__What to work on__. Here is a listing. Write it all out again exactly, but not its pictures.

┌──

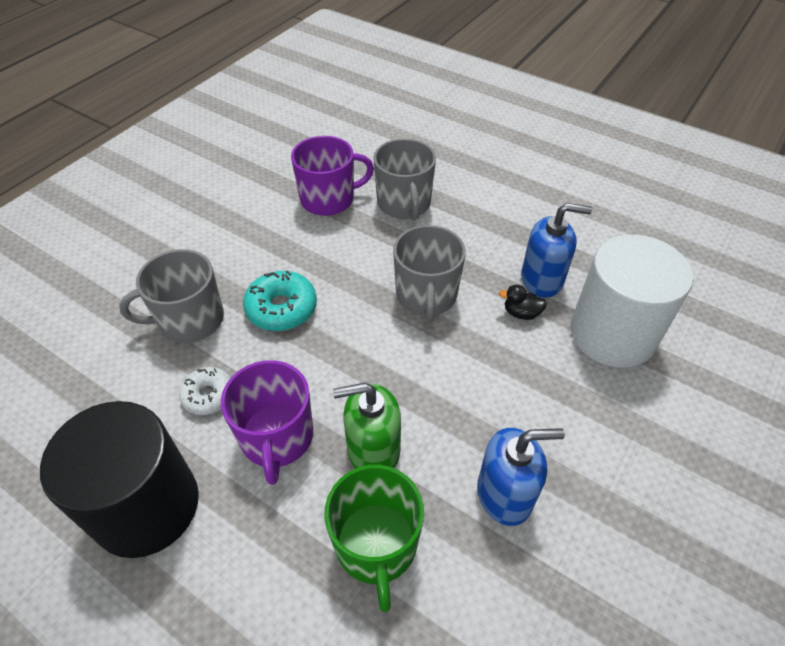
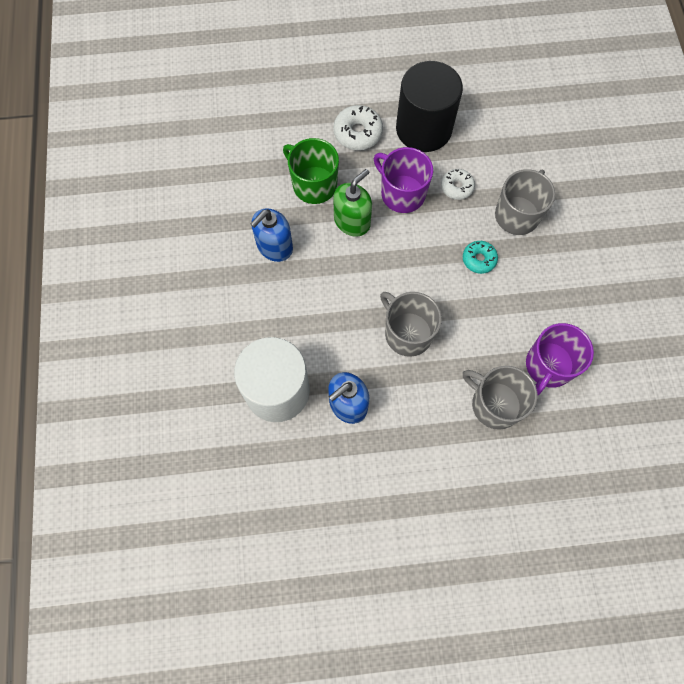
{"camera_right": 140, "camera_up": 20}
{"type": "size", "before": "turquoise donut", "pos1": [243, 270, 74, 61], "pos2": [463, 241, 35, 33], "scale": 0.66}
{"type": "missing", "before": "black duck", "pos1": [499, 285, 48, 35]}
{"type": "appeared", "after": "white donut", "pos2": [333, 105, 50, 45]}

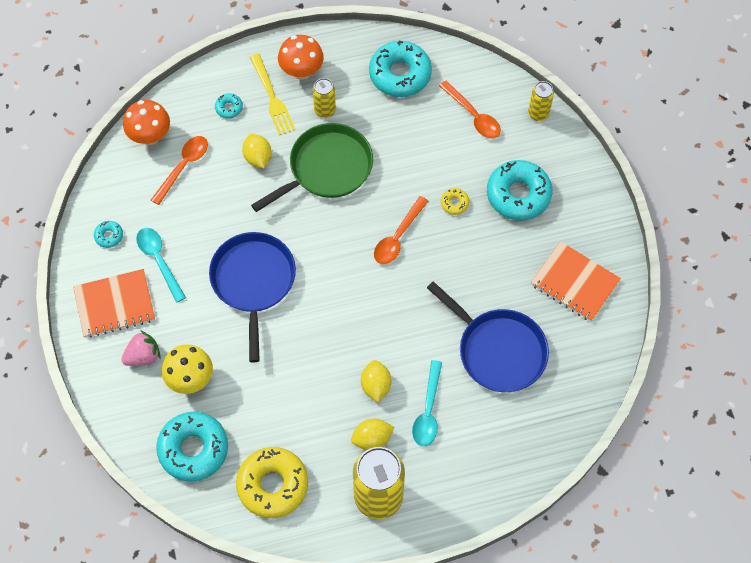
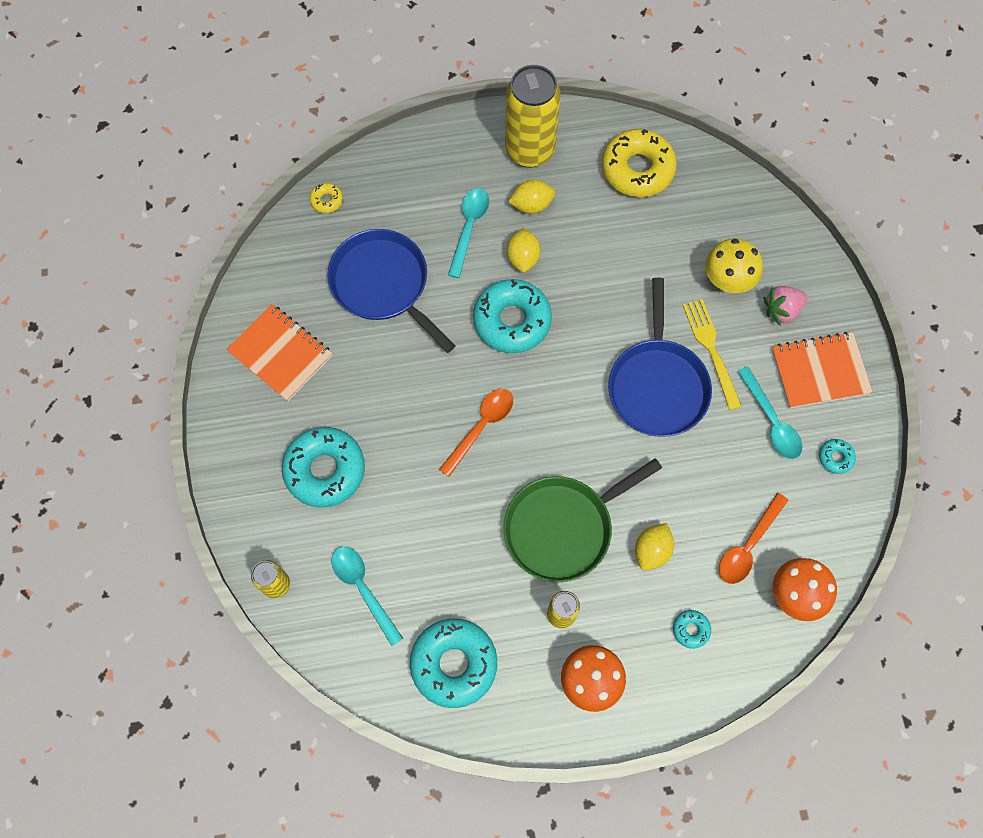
{"camera_right": -175, "camera_up": 5}
{"type": "relocated", "before": "yellow fork", "pos1": [250, 53, 46, 83], "pos2": [683, 299, 59, 111]}
{"type": "colour", "before": "orange spoon", "after": "turquoise spoon", "pos1": [439, 80, 62, 59], "pos2": [331, 547, 72, 99]}
{"type": "spun", "before": "yellow lemon", "pos1": [242, 134, 29, 34], "pos2": [635, 523, 39, 48], "turn": 45}
{"type": "relocated", "before": "yellow donut", "pos1": [441, 188, 28, 27], "pos2": [310, 183, 33, 30]}
{"type": "relocated", "before": "turquoise donut", "pos1": [156, 412, 72, 70], "pos2": [473, 279, 79, 74]}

└──

__Output for this task__.
{"camera_right": 140, "camera_up": 20}
{"type": "size", "before": "turquoise donut", "pos1": [243, 270, 74, 61], "pos2": [463, 241, 35, 33], "scale": 0.66}
{"type": "missing", "before": "black duck", "pos1": [499, 285, 48, 35]}
{"type": "appeared", "after": "white donut", "pos2": [333, 105, 50, 45]}

{"camera_right": -175, "camera_up": 5}
{"type": "relocated", "before": "yellow fork", "pos1": [250, 53, 46, 83], "pos2": [683, 299, 59, 111]}
{"type": "colour", "before": "orange spoon", "after": "turquoise spoon", "pos1": [439, 80, 62, 59], "pos2": [331, 547, 72, 99]}
{"type": "spun", "before": "yellow lemon", "pos1": [242, 134, 29, 34], "pos2": [635, 523, 39, 48], "turn": 45}
{"type": "relocated", "before": "yellow donut", "pos1": [441, 188, 28, 27], "pos2": [310, 183, 33, 30]}
{"type": "relocated", "before": "turquoise donut", "pos1": [156, 412, 72, 70], "pos2": [473, 279, 79, 74]}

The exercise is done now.